:: TASK TO CARRY OUT ::
Check each line of the data below for the word "slope", then extract the ones that have it.

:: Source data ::

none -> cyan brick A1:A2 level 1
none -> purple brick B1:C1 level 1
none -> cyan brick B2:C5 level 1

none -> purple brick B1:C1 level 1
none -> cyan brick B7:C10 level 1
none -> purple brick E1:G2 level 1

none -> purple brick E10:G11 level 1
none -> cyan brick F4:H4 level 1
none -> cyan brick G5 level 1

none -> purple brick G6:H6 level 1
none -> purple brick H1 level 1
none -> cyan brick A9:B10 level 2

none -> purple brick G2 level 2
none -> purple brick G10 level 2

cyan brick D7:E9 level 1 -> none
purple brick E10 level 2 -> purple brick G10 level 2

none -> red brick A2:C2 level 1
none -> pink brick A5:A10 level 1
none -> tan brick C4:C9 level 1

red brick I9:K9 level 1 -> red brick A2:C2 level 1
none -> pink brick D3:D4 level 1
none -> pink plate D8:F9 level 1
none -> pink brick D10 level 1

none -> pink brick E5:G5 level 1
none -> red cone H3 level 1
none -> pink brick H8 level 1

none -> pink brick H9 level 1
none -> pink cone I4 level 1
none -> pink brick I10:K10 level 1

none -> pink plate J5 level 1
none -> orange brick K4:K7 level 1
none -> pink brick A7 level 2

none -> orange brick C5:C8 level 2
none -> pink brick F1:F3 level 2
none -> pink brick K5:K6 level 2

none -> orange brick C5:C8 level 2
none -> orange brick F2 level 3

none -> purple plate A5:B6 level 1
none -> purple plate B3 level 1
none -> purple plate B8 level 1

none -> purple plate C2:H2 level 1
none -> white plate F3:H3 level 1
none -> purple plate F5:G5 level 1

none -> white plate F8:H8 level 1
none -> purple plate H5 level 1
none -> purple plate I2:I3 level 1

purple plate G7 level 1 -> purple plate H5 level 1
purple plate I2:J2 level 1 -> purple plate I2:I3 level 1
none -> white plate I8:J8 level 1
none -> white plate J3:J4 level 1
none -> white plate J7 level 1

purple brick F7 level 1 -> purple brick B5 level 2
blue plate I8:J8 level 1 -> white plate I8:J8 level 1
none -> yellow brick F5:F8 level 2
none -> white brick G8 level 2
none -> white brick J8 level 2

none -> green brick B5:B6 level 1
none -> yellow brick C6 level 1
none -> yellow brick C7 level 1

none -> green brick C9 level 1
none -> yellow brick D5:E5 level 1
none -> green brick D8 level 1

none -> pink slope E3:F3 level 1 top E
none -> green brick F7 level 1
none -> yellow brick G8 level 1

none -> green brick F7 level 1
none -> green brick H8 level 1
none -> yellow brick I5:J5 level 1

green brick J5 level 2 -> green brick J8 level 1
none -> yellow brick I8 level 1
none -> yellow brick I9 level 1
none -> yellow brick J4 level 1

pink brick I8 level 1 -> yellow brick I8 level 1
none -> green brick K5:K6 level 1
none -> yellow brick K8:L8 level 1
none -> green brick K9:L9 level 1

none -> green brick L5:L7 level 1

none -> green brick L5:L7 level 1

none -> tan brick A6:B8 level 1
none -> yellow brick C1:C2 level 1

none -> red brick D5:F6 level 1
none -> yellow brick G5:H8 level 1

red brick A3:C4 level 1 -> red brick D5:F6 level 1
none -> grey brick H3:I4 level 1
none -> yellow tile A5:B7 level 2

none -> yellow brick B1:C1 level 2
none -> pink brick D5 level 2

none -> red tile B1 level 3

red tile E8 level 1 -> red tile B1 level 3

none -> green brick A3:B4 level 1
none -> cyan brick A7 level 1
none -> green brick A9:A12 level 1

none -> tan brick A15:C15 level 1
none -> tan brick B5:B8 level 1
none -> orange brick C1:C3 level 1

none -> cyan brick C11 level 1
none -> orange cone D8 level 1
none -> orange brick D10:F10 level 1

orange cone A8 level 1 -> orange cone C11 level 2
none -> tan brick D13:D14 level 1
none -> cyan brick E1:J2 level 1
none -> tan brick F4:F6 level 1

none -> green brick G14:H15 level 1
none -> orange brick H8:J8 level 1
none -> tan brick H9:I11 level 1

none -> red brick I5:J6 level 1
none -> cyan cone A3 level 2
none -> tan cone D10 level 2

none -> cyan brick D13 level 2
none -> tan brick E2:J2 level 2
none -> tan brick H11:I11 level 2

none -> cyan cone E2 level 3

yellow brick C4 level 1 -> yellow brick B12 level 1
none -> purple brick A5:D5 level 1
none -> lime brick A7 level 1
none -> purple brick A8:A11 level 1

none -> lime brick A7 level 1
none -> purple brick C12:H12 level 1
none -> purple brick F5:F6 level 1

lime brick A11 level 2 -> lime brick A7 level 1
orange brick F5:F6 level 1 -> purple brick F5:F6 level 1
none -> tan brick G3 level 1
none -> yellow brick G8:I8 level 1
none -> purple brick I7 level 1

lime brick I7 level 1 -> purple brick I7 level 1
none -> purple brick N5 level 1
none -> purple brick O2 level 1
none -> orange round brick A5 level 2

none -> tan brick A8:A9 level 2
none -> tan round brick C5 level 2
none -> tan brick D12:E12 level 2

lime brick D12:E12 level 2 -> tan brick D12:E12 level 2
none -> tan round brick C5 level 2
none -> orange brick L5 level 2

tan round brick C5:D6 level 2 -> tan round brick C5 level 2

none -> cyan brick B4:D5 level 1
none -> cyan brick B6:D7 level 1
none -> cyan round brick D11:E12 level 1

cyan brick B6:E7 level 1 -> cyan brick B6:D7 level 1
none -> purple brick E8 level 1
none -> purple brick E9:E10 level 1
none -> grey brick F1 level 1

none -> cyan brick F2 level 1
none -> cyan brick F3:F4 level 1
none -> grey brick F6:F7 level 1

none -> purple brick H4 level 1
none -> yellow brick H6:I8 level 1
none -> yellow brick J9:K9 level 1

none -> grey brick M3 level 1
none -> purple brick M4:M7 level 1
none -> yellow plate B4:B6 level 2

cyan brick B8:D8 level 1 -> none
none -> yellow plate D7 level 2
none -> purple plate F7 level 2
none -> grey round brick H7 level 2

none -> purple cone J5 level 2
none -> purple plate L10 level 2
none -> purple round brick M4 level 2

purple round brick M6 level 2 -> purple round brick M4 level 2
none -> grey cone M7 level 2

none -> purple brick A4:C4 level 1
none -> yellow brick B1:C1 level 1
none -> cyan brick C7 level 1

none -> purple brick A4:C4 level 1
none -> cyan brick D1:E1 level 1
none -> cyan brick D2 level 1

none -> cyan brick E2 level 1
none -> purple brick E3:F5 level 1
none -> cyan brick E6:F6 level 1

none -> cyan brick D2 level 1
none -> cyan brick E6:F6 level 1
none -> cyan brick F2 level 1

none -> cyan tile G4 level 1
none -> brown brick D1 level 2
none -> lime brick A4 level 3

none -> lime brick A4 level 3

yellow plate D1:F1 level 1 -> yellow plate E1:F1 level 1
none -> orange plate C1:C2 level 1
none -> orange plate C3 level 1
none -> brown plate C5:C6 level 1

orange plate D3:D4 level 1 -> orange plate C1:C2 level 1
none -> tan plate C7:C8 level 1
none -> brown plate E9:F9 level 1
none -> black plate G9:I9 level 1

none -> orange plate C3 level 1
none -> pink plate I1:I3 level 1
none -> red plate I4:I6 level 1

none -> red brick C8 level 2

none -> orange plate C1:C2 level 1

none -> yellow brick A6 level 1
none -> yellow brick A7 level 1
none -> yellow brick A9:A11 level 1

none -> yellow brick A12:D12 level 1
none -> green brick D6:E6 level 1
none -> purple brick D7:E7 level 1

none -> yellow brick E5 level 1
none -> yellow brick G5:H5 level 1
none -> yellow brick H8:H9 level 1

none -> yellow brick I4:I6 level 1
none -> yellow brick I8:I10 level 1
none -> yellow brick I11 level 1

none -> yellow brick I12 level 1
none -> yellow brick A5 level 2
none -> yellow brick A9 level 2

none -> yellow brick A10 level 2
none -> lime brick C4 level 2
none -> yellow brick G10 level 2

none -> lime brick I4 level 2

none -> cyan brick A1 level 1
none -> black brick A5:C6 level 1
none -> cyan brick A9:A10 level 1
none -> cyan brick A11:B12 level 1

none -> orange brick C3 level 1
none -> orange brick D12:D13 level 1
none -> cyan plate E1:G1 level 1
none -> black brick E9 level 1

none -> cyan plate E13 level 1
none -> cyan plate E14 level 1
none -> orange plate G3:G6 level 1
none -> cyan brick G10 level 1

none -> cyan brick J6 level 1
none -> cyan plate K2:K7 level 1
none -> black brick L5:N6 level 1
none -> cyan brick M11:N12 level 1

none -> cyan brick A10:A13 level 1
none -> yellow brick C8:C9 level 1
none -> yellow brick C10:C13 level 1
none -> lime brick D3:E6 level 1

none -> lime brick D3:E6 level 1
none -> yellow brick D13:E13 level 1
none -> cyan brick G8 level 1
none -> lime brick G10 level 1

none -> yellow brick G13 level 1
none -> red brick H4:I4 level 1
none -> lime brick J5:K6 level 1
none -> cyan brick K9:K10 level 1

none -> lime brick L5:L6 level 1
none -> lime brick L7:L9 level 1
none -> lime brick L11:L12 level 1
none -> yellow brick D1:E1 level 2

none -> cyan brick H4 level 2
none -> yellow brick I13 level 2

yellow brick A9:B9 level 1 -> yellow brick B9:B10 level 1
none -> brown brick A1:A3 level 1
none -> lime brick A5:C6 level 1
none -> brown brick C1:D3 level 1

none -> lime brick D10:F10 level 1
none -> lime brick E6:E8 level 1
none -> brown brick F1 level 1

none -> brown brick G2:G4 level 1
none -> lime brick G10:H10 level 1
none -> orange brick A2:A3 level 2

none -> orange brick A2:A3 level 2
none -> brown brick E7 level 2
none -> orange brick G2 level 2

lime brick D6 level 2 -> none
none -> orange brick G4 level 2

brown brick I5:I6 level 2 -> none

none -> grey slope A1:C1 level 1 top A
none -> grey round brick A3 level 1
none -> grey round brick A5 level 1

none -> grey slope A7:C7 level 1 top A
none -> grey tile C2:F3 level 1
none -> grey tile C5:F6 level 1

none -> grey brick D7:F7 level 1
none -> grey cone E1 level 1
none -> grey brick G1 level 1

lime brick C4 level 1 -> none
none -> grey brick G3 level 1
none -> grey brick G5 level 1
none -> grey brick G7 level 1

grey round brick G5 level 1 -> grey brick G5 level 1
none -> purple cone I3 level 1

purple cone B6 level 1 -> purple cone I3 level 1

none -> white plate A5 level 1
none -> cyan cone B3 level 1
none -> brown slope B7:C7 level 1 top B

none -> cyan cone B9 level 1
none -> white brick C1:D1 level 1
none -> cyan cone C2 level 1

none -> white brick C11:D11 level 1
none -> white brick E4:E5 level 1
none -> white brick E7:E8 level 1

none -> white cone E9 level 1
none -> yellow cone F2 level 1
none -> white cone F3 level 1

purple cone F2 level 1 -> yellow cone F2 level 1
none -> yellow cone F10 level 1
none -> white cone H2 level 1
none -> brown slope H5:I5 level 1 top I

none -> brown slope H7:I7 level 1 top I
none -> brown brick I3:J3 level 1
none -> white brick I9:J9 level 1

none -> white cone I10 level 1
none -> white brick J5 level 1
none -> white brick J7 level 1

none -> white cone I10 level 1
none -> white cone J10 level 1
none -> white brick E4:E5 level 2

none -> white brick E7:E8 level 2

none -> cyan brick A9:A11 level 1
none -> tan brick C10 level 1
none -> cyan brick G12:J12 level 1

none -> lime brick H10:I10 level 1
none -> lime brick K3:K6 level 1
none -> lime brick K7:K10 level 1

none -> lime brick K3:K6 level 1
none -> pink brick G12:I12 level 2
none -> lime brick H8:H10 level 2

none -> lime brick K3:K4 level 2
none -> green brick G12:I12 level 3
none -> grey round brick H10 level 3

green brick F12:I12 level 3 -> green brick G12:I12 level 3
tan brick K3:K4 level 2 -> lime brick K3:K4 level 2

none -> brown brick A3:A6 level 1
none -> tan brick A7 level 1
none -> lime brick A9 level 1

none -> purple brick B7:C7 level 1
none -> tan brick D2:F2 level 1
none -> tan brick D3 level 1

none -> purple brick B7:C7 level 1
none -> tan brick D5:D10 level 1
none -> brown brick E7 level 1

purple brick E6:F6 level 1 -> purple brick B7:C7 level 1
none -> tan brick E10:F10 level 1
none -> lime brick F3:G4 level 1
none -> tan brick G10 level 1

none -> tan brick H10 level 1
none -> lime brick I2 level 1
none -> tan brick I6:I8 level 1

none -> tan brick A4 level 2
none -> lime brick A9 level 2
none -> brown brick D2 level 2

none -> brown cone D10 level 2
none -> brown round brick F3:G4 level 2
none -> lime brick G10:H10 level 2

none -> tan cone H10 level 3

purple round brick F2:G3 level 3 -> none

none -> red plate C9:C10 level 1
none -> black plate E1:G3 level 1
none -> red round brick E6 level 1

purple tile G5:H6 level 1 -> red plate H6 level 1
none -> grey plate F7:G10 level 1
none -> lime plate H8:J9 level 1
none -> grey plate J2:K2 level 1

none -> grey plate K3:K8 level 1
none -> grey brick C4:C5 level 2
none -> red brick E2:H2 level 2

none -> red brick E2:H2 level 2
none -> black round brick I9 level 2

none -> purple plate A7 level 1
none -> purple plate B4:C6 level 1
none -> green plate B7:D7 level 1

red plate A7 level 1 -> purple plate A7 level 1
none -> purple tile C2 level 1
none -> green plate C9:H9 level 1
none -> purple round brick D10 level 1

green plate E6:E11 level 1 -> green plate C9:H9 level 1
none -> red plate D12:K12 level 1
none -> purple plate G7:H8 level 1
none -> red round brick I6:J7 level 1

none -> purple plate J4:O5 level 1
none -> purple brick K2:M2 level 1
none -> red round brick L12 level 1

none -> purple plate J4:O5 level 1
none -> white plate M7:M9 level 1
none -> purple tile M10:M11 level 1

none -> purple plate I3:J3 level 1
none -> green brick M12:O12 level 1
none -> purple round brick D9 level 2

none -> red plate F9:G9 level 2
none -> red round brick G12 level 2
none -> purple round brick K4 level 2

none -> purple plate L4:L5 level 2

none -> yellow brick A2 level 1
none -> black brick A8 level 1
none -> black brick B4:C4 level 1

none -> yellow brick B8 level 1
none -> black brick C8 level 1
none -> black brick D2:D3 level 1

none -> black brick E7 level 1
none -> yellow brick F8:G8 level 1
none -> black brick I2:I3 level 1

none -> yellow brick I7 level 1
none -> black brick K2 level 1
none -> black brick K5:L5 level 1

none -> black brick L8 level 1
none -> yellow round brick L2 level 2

:: ANSWER ::
none -> pink slope E3:F3 level 1 top E
none -> grey slope A1:C1 level 1 top A
none -> grey slope A7:C7 level 1 top A
none -> brown slope B7:C7 level 1 top B
none -> brown slope H5:I5 level 1 top I
none -> brown slope H7:I7 level 1 top I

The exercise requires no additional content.